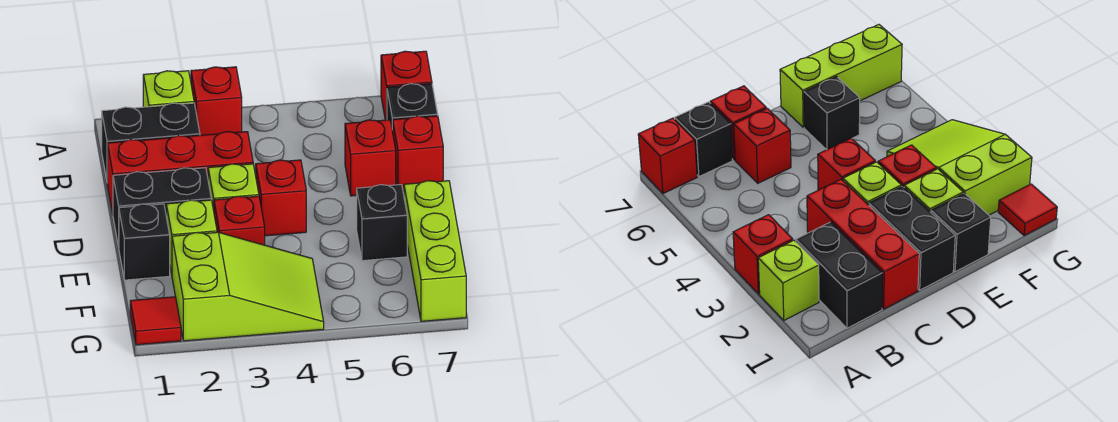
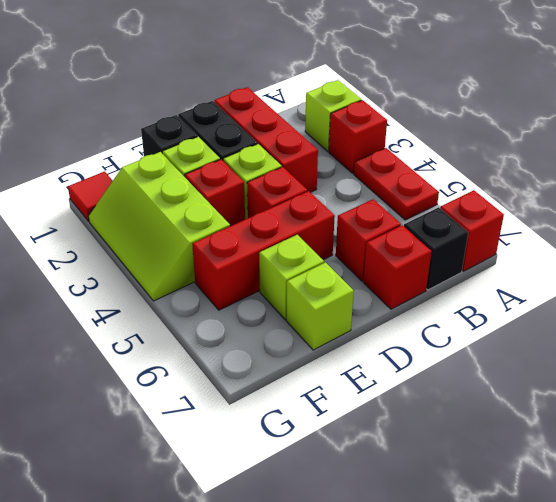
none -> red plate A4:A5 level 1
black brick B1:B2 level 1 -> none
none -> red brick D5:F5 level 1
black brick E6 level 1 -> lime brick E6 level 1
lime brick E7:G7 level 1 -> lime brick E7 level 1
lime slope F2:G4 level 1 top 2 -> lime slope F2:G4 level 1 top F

==

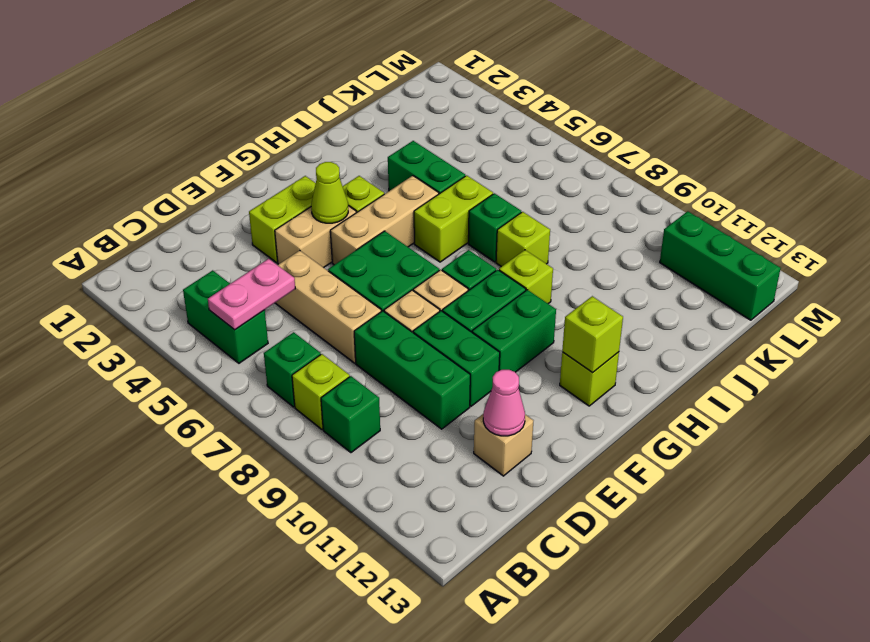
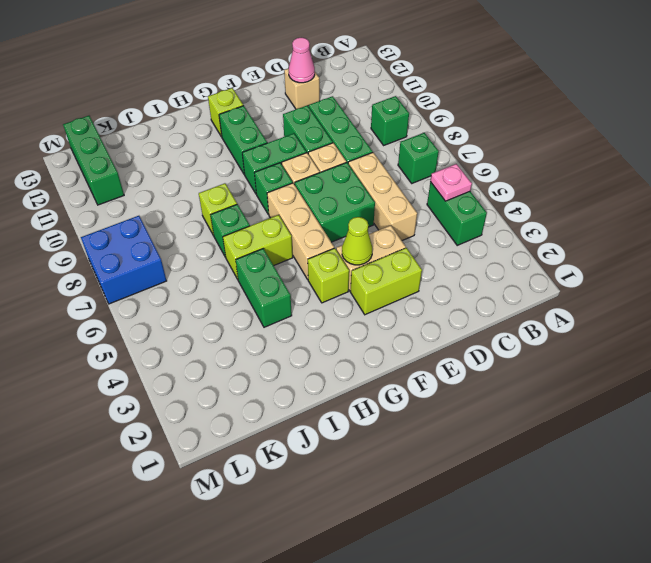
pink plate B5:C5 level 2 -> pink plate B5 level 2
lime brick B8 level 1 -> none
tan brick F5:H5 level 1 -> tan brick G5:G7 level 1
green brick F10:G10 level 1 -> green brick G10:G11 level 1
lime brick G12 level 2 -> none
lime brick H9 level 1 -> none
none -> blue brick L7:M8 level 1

EXERCISE REQUIREMENTS
Take the lines above from the one containing "none -> red plate A4:A5 level 1" to the one containing "lime slope F2:G4 level 1 top 2" and retype them exactly, both ends included, with nothing added.

ANSWER BOX
none -> red plate A4:A5 level 1
black brick B1:B2 level 1 -> none
none -> red brick D5:F5 level 1
black brick E6 level 1 -> lime brick E6 level 1
lime brick E7:G7 level 1 -> lime brick E7 level 1
lime slope F2:G4 level 1 top 2 -> lime slope F2:G4 level 1 top F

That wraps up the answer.